EXERCISE REQUIREMENTS:
Starting with the line that contains "turquoise cactus [423,281,483,362]", copy every remaining line of the data below exactly, the last one included.

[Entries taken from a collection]
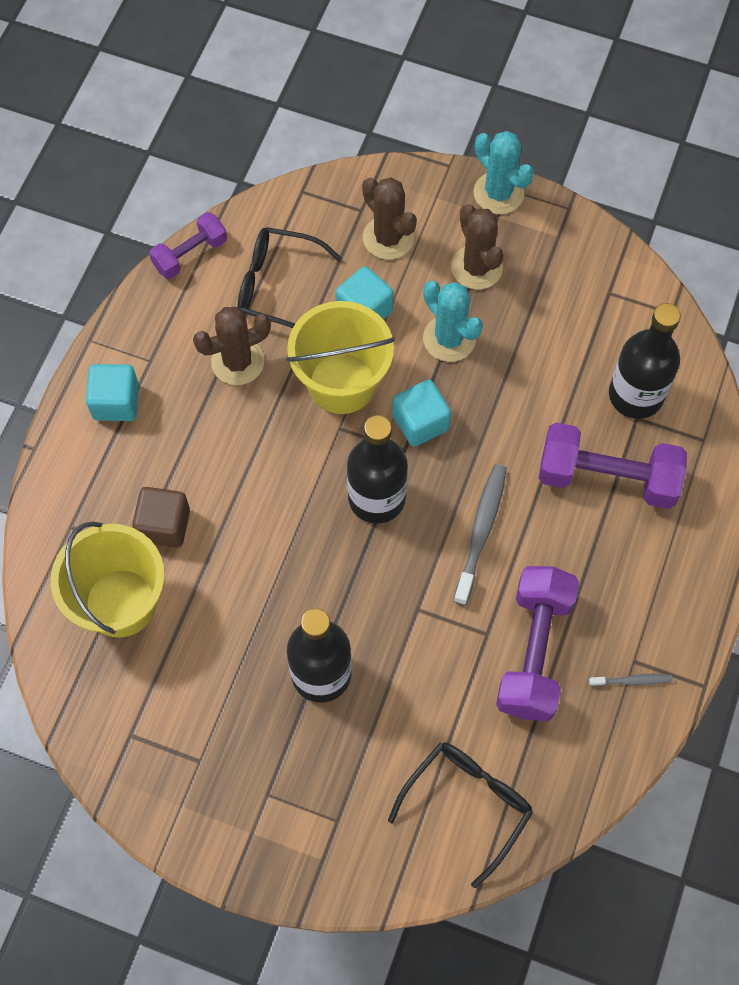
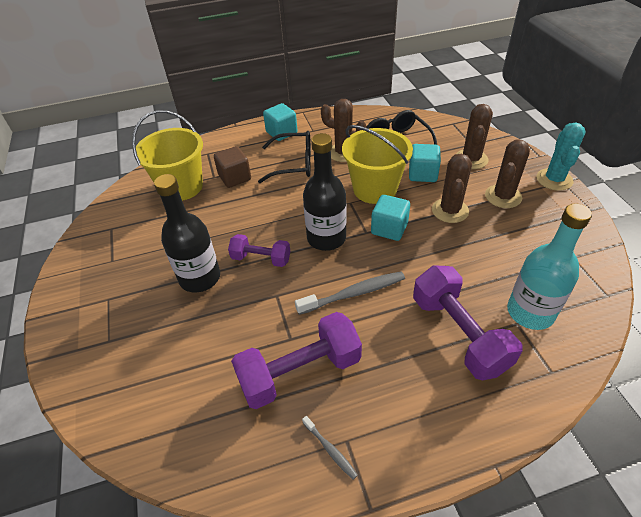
camera: 55 degrees right, 20 degrees down
purple dumbbell [149,212,227,279] -> purple dumbbell moved to [228,234,290,267]
black glasses [388,743,533,888] -> black glasses moved to [258,131,311,183]
turquoise cactus [423,281,483,362] -> brown cactus [432,154,472,223]
black bottle [609,303,681,419] -> turquoise bottle [507,203,592,330]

SOLUTION:
turquoise cactus [423,281,483,362] -> brown cactus [432,154,472,223]
black bottle [609,303,681,419] -> turquoise bottle [507,203,592,330]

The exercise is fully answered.